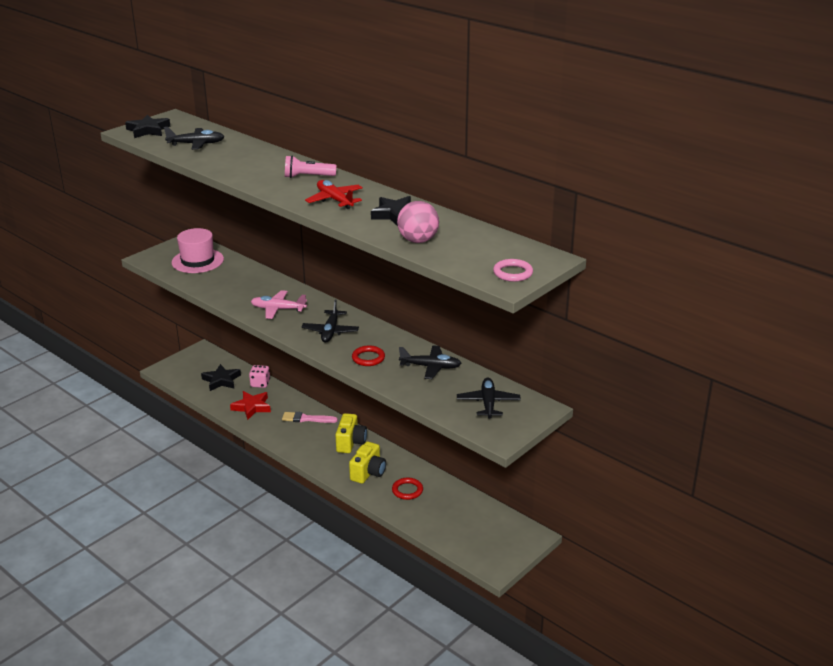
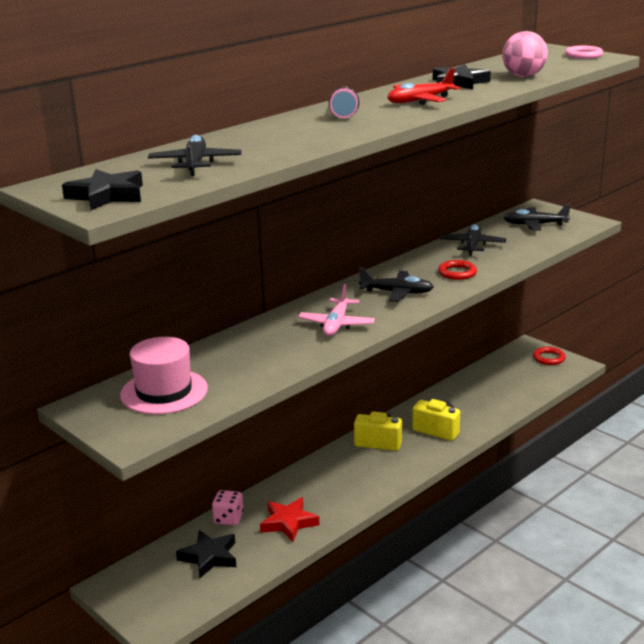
camera: 85 degrees left, 5 degrees down
(307, 419) = (324, 475): pink brush -> none
(407, 490) = (467, 406): red ring -> red ring (549, 358)

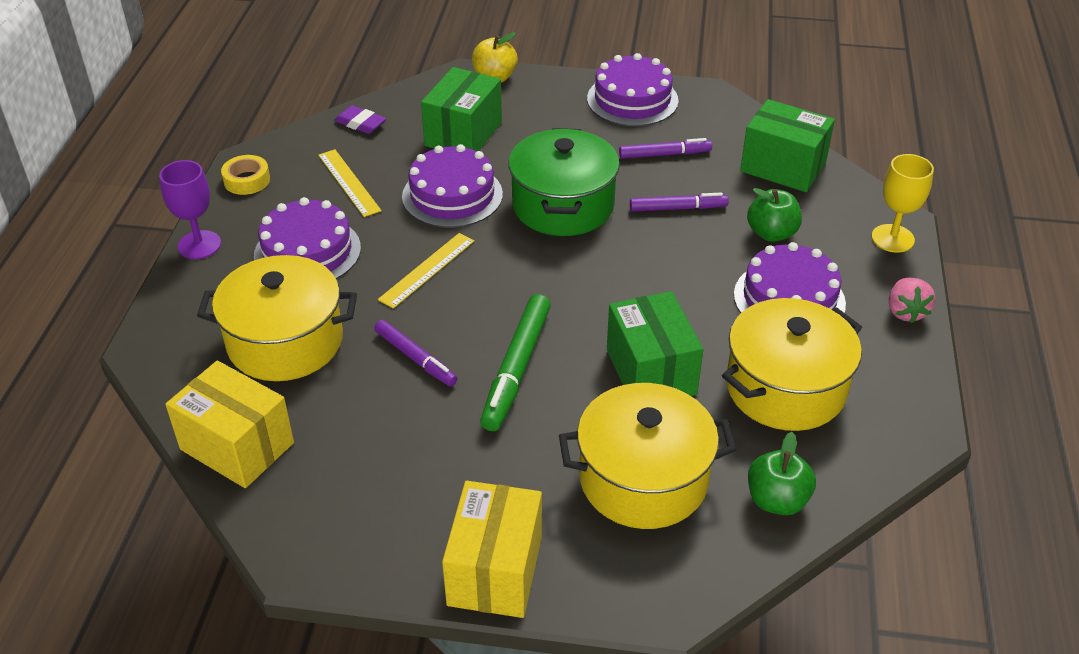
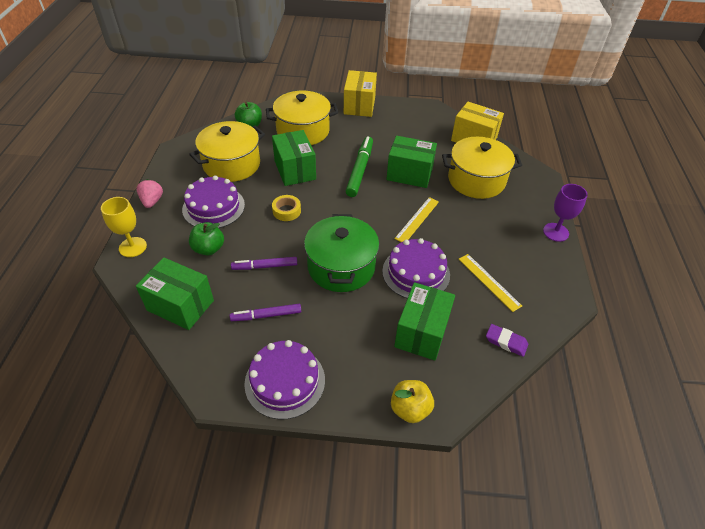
camera: 175 degrees right, 5 degrees up
(247, 180) = (558, 281): yellow tape -> yellow tape (286, 211)
(307, 251) = (490, 229): purple cake -> none
(415, 358) = (409, 174): purple marker -> green box

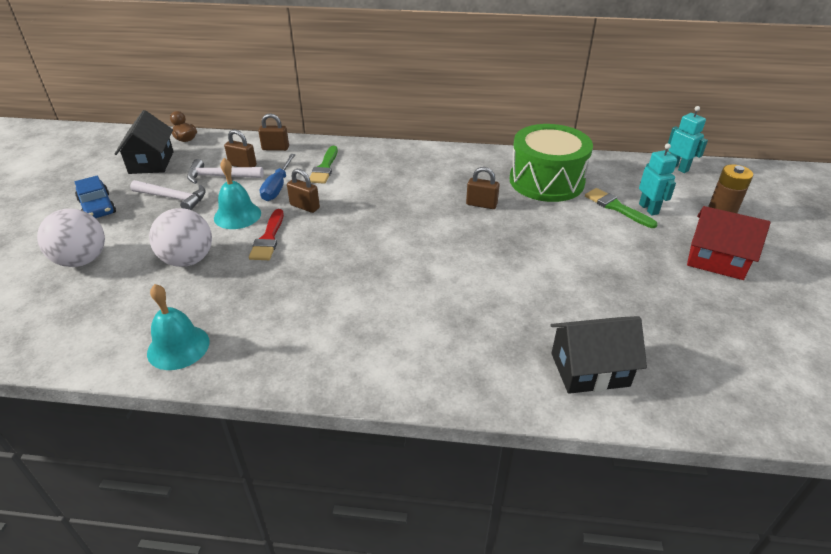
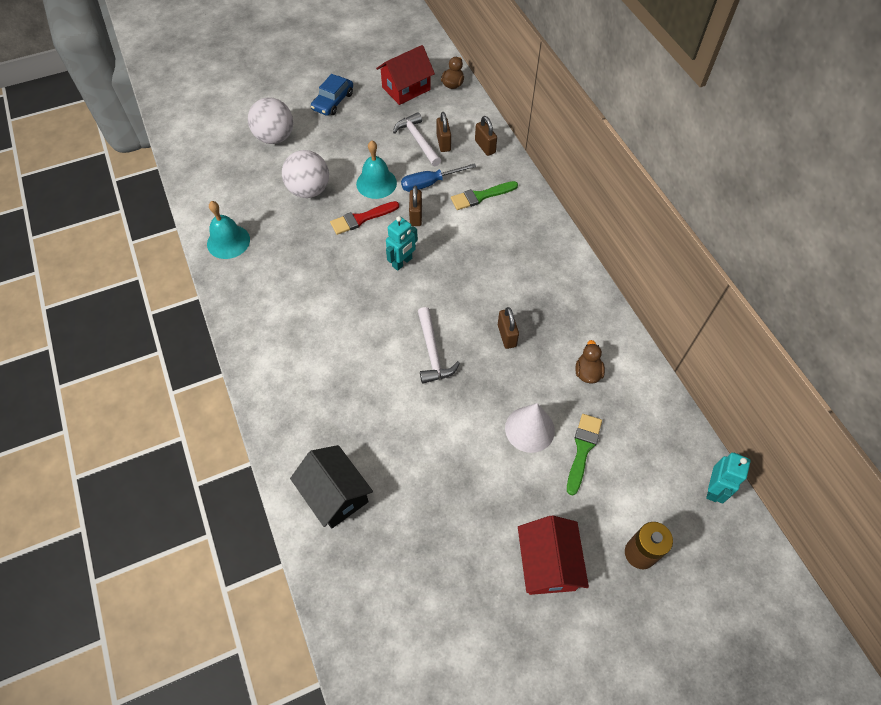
camera: 60 degrees right, 20 degrees up
(151, 162) = (406, 88): black house -> red house
(173, 198) = (371, 133): white hammer -> white hammer (432, 352)
(546, 181) = (587, 372): green drum -> brown duck
(582, 225) = (529, 429): none -> white cone
(648, 209) = (601, 480): turquoise robot -> turquoise robot (402, 262)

•••

WHAT YOU SHOULD DO =
Write out, exactly as they appear, the lines from the one containing "camera: 175 degrees right, 5 degrees up" through the end of the material above, excluding pictures.

RESULT OF THE TASK =
camera: 175 degrees right, 5 degrees up
(247, 180) = (558, 281): yellow tape -> yellow tape (286, 211)
(307, 251) = (490, 229): purple cake -> none
(415, 358) = (409, 174): purple marker -> green box

camera: 60 degrees right, 20 degrees up
(151, 162) = (406, 88): black house -> red house
(173, 198) = (371, 133): white hammer -> white hammer (432, 352)
(546, 181) = (587, 372): green drum -> brown duck
(582, 225) = (529, 429): none -> white cone
(648, 209) = (601, 480): turquoise robot -> turquoise robot (402, 262)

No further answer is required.